■ Problem description
Search the data for the word "apple" and copy every line where it occurs.

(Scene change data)

----------

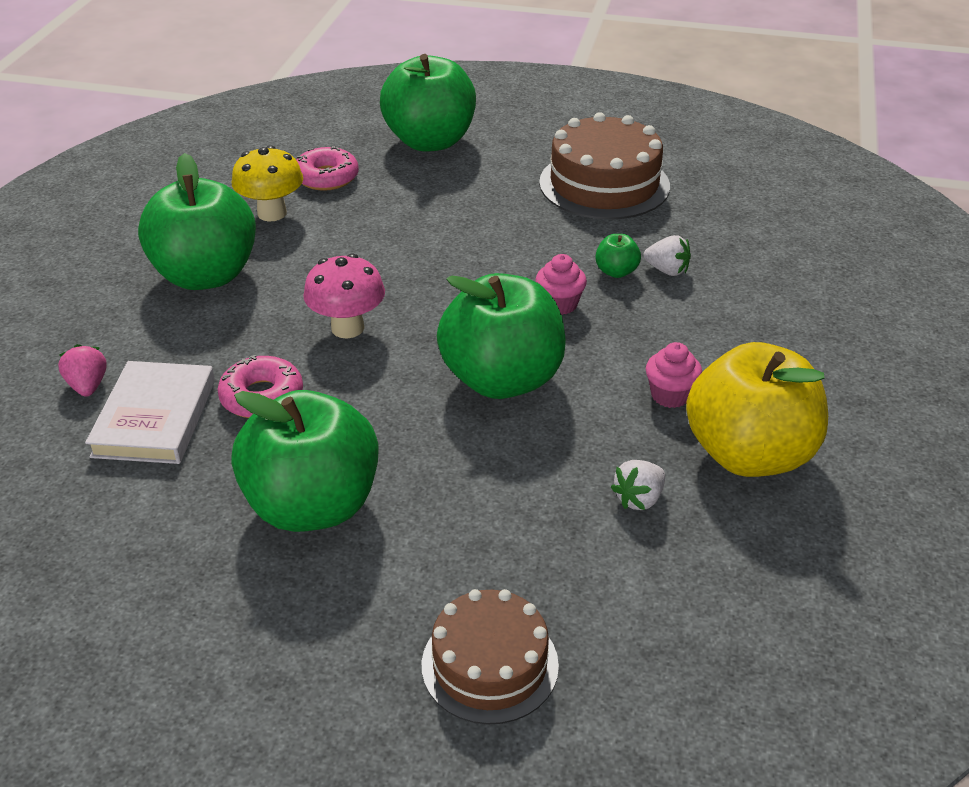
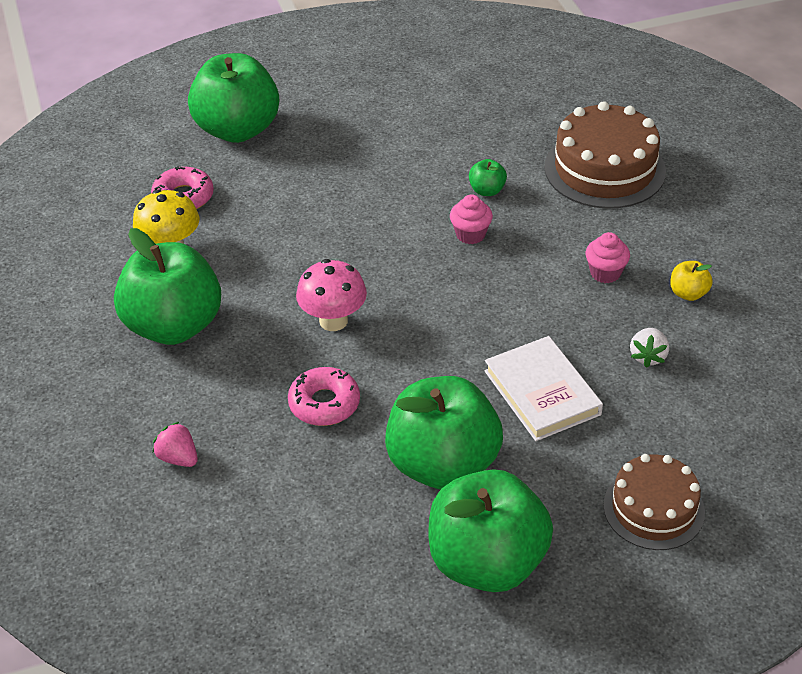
camera: 30 degrees left, 5 degrees up
(154, 418) = (260, 457): white book -> white book (542, 393)
(502, 379) = (484, 311): green apple -> green apple (487, 562)
(604, 184) = (412, 117): brown cake -> brown cake (604, 169)
(667, 270) = (521, 175): white strawberry -> none
(749, 454) = (688, 293): yellow apple -> yellow apple, size x0.40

----------

■ Task answer
(502, 379) = (484, 311): green apple -> green apple (487, 562)
(749, 454) = (688, 293): yellow apple -> yellow apple, size x0.40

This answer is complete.